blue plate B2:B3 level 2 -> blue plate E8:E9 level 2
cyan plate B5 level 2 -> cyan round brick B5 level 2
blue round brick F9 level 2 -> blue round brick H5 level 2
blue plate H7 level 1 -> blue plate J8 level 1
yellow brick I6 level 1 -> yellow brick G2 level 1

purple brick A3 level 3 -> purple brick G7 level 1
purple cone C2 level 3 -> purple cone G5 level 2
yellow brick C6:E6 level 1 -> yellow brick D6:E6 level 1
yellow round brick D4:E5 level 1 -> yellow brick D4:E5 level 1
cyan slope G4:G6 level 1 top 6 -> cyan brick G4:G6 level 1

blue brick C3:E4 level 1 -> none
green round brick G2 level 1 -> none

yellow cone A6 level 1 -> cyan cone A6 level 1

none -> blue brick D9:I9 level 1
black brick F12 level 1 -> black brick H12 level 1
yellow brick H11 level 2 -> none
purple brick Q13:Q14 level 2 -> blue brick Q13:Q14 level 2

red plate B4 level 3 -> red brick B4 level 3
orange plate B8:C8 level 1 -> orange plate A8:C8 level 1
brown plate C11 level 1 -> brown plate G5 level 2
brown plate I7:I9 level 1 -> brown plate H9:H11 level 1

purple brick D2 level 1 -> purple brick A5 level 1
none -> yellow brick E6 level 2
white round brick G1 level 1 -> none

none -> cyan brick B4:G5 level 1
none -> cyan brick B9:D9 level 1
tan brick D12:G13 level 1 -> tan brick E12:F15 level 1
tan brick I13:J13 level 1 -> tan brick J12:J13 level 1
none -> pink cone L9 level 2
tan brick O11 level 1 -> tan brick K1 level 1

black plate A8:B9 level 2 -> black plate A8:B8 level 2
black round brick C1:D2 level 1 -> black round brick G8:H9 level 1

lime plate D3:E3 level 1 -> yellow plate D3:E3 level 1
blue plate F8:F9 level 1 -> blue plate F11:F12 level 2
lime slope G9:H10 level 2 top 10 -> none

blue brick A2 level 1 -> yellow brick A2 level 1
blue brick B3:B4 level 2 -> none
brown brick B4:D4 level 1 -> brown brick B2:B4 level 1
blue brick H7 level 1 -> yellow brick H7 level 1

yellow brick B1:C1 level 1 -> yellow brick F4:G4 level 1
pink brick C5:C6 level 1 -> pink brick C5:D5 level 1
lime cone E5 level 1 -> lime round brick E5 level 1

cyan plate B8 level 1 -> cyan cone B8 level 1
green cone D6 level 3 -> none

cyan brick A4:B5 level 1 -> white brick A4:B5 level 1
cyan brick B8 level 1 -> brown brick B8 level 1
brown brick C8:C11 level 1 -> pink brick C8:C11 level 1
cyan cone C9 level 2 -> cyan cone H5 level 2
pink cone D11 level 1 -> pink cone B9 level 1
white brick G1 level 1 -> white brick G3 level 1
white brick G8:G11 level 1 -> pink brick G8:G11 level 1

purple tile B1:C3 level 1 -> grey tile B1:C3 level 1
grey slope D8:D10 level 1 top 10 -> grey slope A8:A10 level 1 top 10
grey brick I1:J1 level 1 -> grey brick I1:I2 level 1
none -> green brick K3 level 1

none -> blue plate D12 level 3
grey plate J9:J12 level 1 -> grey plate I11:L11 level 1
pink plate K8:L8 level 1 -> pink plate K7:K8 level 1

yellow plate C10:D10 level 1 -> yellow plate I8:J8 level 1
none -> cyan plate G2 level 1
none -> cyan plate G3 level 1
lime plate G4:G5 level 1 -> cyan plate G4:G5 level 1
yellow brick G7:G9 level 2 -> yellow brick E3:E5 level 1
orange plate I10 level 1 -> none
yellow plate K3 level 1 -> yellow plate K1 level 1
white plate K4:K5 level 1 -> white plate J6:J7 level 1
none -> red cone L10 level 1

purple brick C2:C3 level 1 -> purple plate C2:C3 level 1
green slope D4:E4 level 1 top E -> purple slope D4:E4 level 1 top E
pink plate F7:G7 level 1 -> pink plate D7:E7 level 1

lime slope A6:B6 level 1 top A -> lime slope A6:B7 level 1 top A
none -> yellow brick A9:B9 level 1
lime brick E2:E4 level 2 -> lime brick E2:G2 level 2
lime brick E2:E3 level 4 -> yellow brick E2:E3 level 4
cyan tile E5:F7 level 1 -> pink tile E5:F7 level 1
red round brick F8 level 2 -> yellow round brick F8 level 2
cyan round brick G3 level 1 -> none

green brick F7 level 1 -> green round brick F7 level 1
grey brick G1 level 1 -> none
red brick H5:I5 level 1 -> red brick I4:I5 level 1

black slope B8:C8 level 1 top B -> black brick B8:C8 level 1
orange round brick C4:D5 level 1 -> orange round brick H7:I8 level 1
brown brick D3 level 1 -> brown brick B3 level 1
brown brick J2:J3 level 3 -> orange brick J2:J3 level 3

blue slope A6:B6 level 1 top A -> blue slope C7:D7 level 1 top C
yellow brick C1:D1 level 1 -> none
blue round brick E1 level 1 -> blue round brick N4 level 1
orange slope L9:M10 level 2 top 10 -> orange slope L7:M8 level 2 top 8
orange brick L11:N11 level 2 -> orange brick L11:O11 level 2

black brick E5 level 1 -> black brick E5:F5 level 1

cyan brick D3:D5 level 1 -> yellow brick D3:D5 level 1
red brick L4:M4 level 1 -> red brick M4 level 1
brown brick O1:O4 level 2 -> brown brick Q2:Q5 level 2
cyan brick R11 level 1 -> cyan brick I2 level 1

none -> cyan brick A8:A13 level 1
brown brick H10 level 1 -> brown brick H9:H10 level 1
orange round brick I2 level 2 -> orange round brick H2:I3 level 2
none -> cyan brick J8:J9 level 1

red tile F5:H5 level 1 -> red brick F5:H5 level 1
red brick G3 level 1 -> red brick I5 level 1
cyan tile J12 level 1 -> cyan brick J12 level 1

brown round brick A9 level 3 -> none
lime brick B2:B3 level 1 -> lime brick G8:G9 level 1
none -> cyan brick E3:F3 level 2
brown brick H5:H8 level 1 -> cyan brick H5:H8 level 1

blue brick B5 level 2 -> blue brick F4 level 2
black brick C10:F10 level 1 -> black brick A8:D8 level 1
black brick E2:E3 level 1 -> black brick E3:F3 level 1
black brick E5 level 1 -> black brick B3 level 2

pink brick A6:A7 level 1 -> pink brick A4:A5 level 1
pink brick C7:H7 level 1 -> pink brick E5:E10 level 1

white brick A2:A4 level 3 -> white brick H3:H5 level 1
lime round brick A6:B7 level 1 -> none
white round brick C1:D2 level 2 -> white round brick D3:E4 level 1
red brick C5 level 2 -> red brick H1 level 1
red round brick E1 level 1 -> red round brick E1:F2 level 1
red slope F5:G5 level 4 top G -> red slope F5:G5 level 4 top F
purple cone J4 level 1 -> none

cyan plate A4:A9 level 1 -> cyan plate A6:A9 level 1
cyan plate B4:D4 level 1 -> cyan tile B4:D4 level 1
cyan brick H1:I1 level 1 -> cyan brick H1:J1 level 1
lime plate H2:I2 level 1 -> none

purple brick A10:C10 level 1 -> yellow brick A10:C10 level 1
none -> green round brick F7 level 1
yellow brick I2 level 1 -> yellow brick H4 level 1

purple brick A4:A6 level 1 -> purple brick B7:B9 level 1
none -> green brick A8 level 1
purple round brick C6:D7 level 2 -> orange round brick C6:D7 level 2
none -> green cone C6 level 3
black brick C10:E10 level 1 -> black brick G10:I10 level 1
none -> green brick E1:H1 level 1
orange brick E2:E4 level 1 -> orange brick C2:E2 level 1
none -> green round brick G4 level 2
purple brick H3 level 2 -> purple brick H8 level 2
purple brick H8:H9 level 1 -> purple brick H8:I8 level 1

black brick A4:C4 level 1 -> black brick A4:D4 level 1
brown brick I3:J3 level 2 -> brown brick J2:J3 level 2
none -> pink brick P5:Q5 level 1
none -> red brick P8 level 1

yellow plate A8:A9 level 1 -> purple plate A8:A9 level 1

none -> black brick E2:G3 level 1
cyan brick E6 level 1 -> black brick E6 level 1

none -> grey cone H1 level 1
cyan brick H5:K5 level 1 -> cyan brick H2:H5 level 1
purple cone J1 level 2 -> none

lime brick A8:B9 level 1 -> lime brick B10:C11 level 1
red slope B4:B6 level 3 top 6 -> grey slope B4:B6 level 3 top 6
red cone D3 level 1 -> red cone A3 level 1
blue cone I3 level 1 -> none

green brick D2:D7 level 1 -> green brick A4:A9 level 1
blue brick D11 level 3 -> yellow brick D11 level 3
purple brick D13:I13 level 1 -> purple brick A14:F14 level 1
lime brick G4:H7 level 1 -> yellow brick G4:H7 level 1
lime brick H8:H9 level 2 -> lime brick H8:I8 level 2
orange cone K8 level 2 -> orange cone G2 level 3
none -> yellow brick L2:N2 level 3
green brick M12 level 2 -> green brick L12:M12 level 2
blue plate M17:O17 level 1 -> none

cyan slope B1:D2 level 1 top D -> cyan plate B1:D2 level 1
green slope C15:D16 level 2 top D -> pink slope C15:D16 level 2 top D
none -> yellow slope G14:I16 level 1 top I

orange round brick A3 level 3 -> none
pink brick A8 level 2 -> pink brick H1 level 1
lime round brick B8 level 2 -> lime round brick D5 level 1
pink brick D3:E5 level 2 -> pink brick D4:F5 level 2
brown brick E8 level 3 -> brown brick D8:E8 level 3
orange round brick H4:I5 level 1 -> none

WHAT IS BEING ASKED
Using the data above, repeat exactly the lines that begin at the line with "red round brick E1 level" and end at the line with "blue cone I3 level 1 -> none", both ends included.

TASK ANSWER
red round brick E1 level 1 -> red round brick E1:F2 level 1
red slope F5:G5 level 4 top G -> red slope F5:G5 level 4 top F
purple cone J4 level 1 -> none

cyan plate A4:A9 level 1 -> cyan plate A6:A9 level 1
cyan plate B4:D4 level 1 -> cyan tile B4:D4 level 1
cyan brick H1:I1 level 1 -> cyan brick H1:J1 level 1
lime plate H2:I2 level 1 -> none

purple brick A10:C10 level 1 -> yellow brick A10:C10 level 1
none -> green round brick F7 level 1
yellow brick I2 level 1 -> yellow brick H4 level 1

purple brick A4:A6 level 1 -> purple brick B7:B9 level 1
none -> green brick A8 level 1
purple round brick C6:D7 level 2 -> orange round brick C6:D7 level 2
none -> green cone C6 level 3
black brick C10:E10 level 1 -> black brick G10:I10 level 1
none -> green brick E1:H1 level 1
orange brick E2:E4 level 1 -> orange brick C2:E2 level 1
none -> green round brick G4 level 2
purple brick H3 level 2 -> purple brick H8 level 2
purple brick H8:H9 level 1 -> purple brick H8:I8 level 1

black brick A4:C4 level 1 -> black brick A4:D4 level 1
brown brick I3:J3 level 2 -> brown brick J2:J3 level 2
none -> pink brick P5:Q5 level 1
none -> red brick P8 level 1

yellow plate A8:A9 level 1 -> purple plate A8:A9 level 1

none -> black brick E2:G3 level 1
cyan brick E6 level 1 -> black brick E6 level 1

none -> grey cone H1 level 1
cyan brick H5:K5 level 1 -> cyan brick H2:H5 level 1
purple cone J1 level 2 -> none

lime brick A8:B9 level 1 -> lime brick B10:C11 level 1
red slope B4:B6 level 3 top 6 -> grey slope B4:B6 level 3 top 6
red cone D3 level 1 -> red cone A3 level 1
blue cone I3 level 1 -> none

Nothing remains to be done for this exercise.